*** Opening Supplied records ***
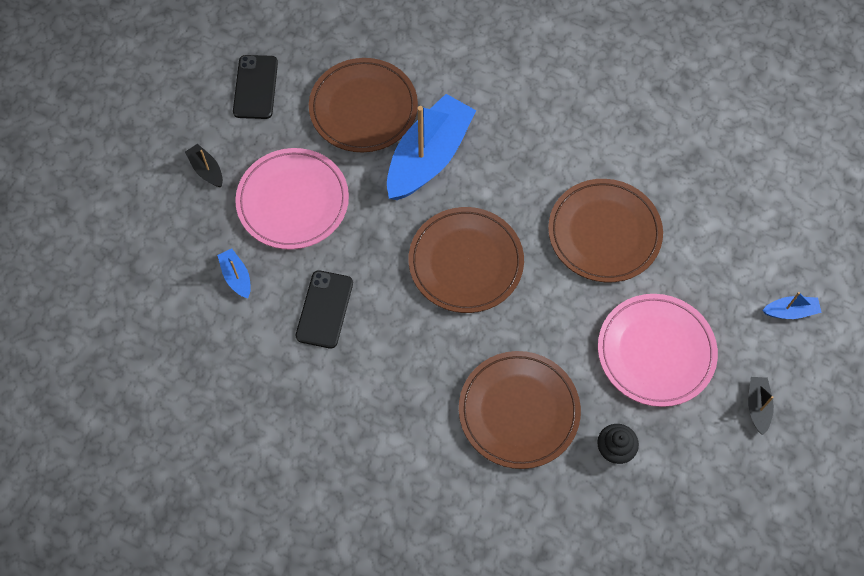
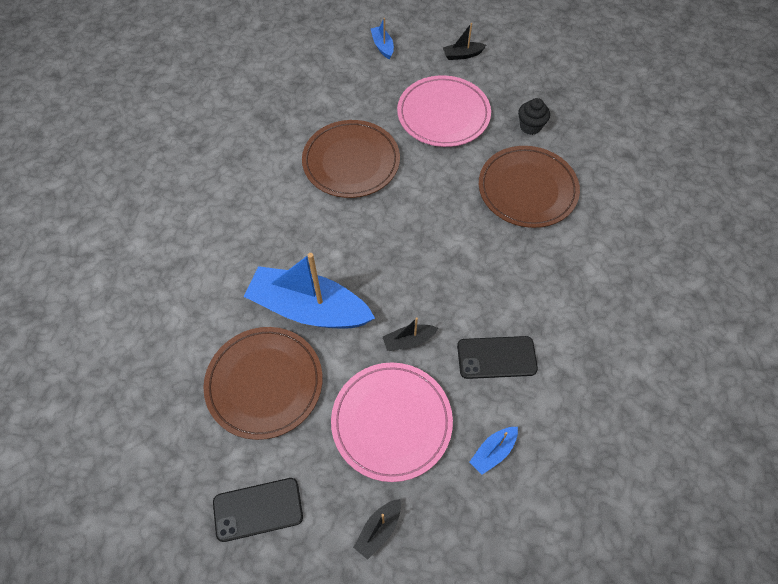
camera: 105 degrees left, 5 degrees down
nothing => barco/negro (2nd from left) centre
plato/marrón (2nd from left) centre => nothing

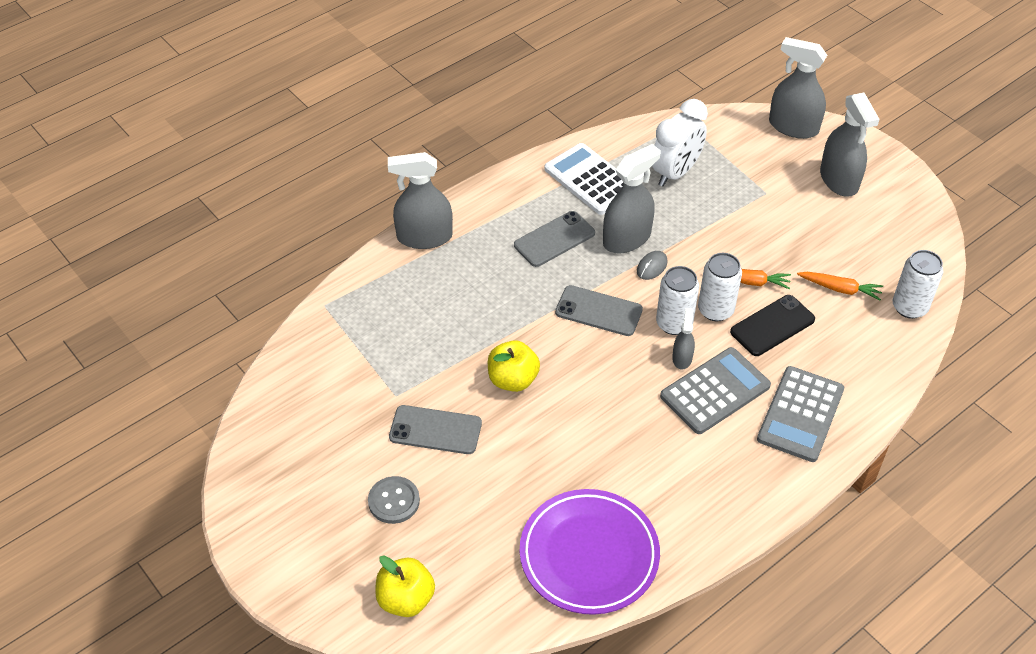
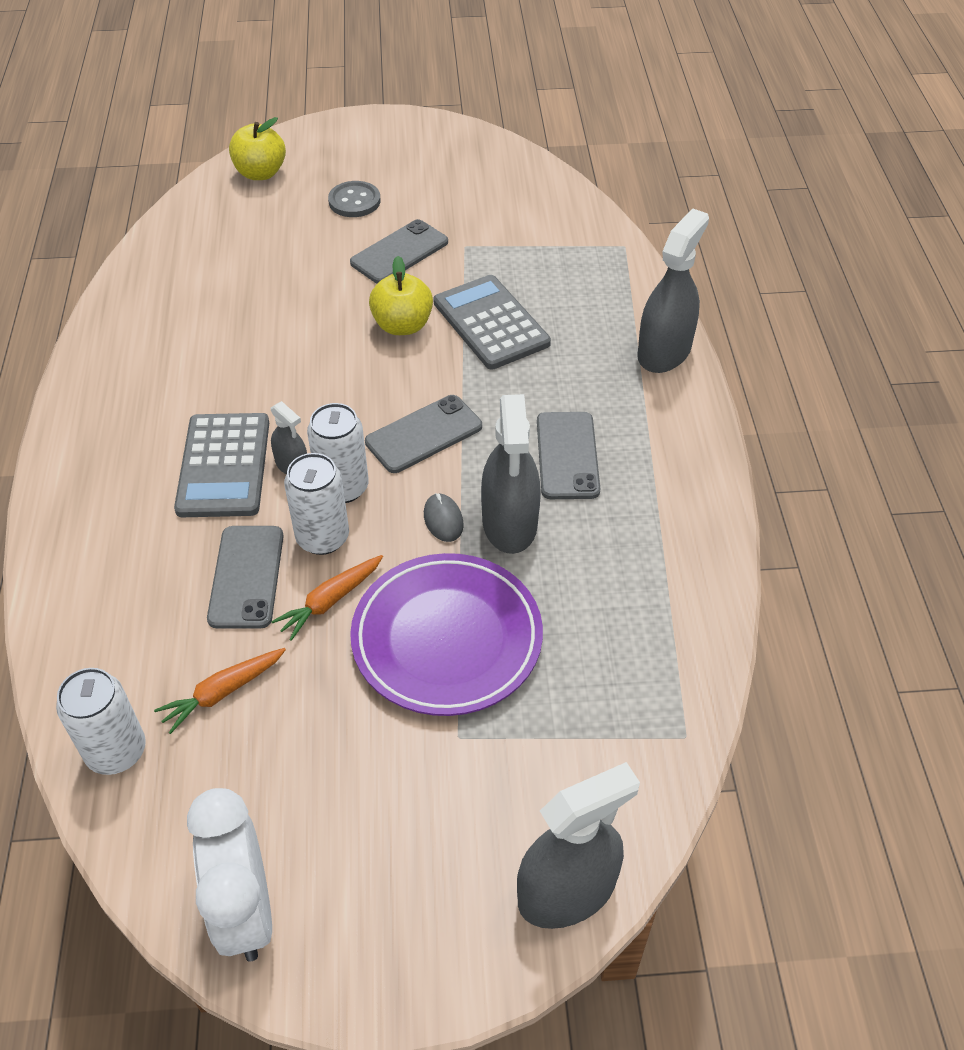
camera: 125 degrees right, 0 degrees up
despertador/blanco top centre => despertador/blanco bottom left, moved
móvil/negro middle right => móvil/gris (1st from left) middle left
plato/morado bottom centre => plato/morado centre, moved
calculadora/gris (2nd from left) middle right => calculadora/gris (2nd from left) top centre, moved
calculadora/blanco top centre => nothing
pulverizador/gris (5th from left) top right => nothing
*** Closing Supplied records ***
■ Task item ■
Set down the records again exactly as they appear, leaving each picture behind.

■ Completed exercise ■
camera: 105 degrees left, 5 degrees down
nothing => barco/negro (2nd from left) centre
plato/marrón (2nd from left) centre => nothing

camera: 125 degrees right, 0 degrees up
despertador/blanco top centre => despertador/blanco bottom left, moved
móvil/negro middle right => móvil/gris (1st from left) middle left
plato/morado bottom centre => plato/morado centre, moved
calculadora/gris (2nd from left) middle right => calculadora/gris (2nd from left) top centre, moved
calculadora/blanco top centre => nothing
pulverizador/gris (5th from left) top right => nothing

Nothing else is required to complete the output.